[MATERIAL FOR THIS TASK]:
=== Section Start ===

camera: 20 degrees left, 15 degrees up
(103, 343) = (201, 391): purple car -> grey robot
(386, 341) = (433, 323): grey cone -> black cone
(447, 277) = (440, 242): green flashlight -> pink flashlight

=== Section End ===
=== Section Start ===

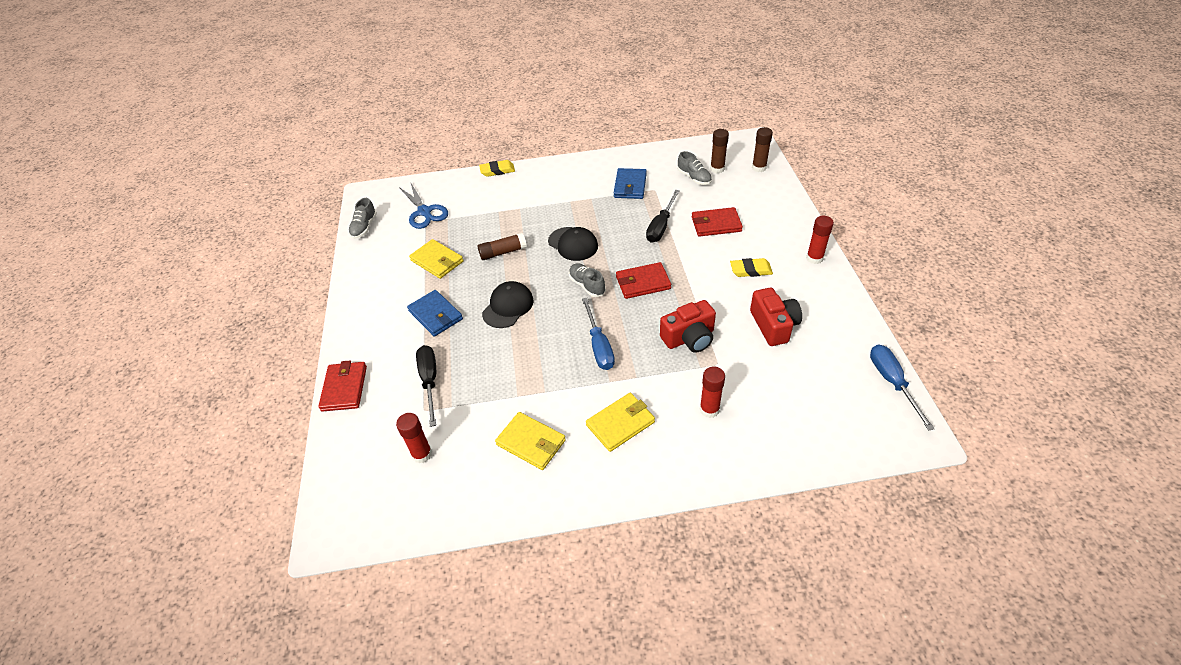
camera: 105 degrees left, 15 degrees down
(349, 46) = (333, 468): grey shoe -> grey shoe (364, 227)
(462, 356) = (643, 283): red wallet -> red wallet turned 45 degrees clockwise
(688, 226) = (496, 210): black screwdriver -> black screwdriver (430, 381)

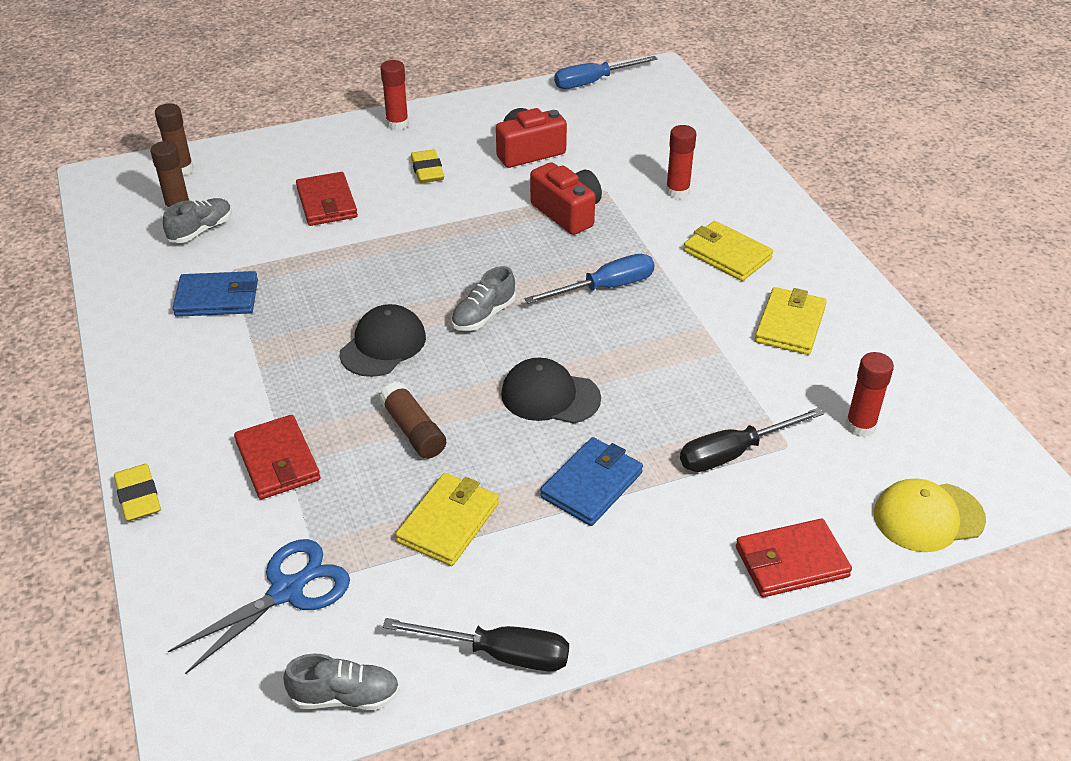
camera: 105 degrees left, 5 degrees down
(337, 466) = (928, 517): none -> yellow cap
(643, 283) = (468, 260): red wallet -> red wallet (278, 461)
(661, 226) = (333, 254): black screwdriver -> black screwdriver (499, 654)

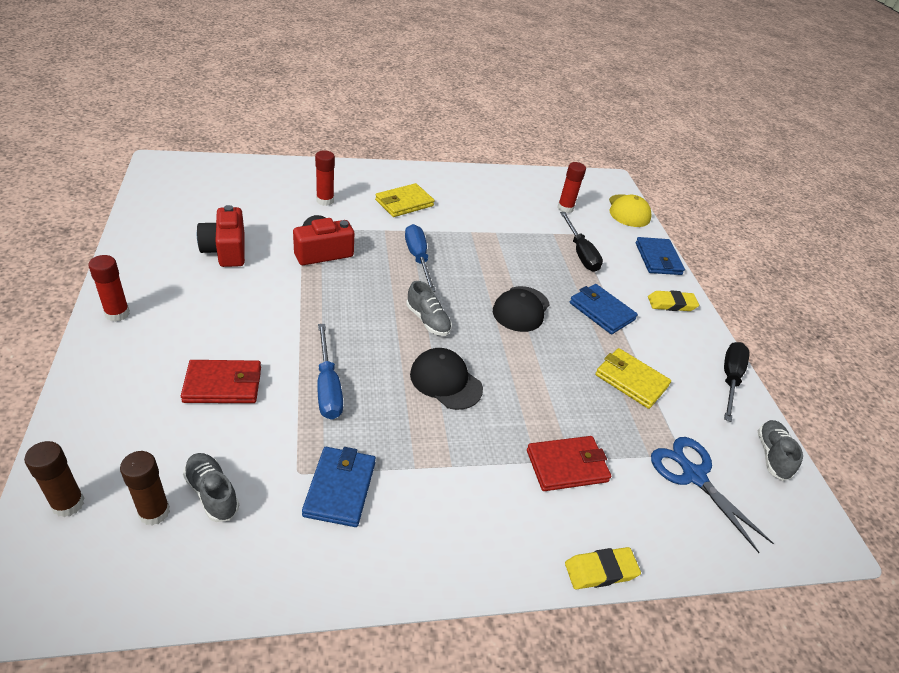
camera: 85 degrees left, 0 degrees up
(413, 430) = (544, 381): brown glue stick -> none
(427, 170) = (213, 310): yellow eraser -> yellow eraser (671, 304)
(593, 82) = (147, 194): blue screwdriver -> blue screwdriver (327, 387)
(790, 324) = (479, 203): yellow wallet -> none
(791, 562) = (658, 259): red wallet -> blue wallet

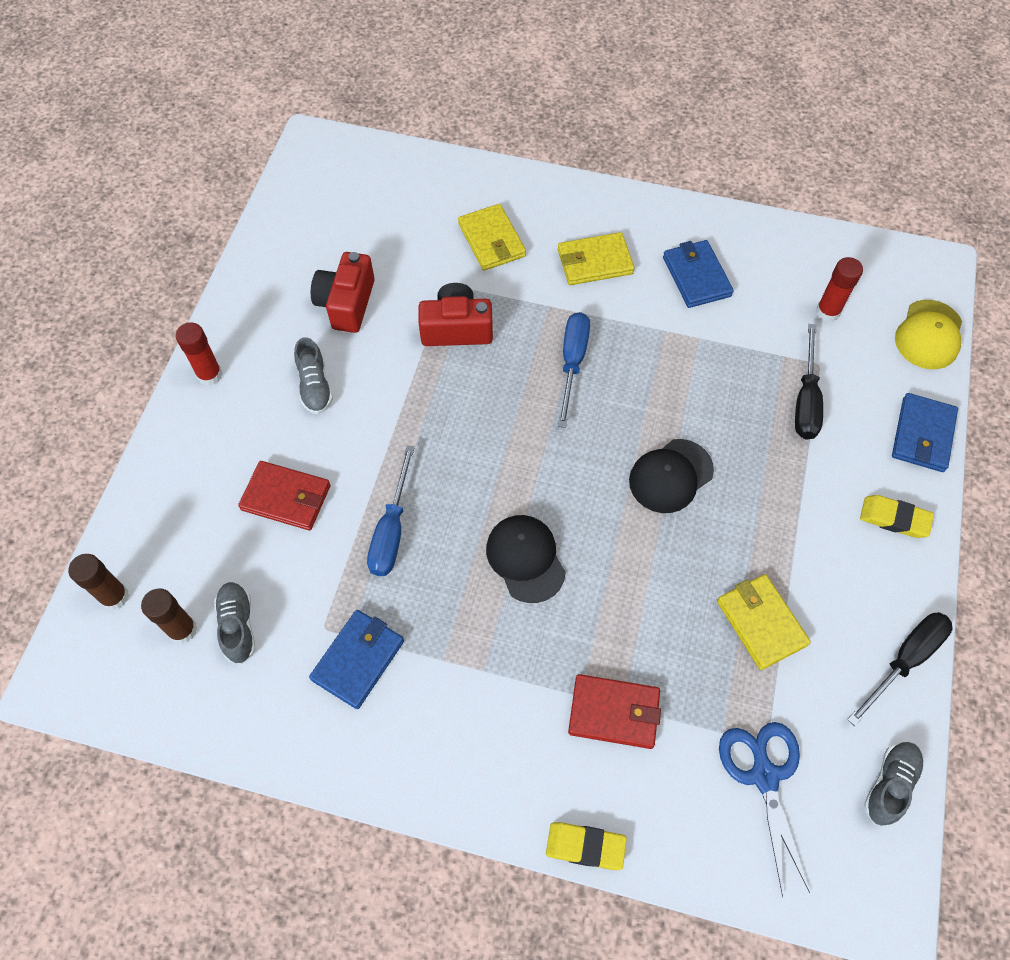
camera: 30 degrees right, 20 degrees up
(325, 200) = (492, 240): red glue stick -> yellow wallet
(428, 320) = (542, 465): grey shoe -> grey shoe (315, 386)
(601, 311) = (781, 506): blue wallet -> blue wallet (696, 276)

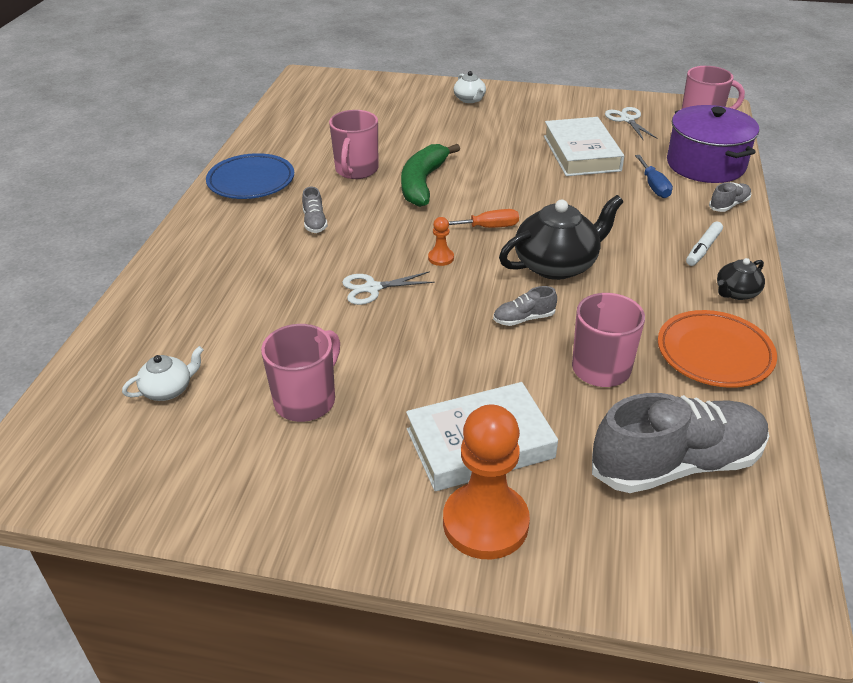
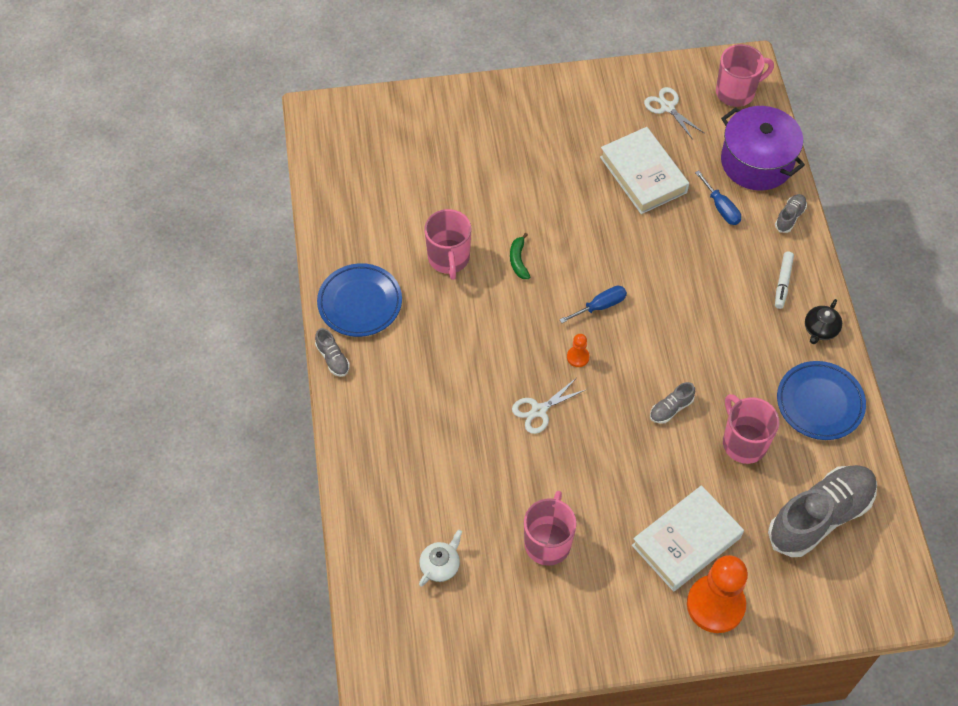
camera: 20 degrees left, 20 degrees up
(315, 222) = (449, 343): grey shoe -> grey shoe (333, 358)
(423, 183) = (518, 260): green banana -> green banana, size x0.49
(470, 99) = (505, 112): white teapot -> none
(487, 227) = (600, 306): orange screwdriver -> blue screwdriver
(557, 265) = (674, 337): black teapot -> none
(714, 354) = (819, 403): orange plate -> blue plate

=== Section End ===

[PROBLEM TO SOLVE]: Of the entries above, repeat exactly the lines between the line with "(103, 343) = (201, 391): purple" and the line with "(447, 277) = (440, 242): green", inclusive, and no others.

[RESULT FOR THIS EXERCISE]:
(103, 343) = (201, 391): purple car -> grey robot
(386, 341) = (433, 323): grey cone -> black cone
(447, 277) = (440, 242): green flashlight -> pink flashlight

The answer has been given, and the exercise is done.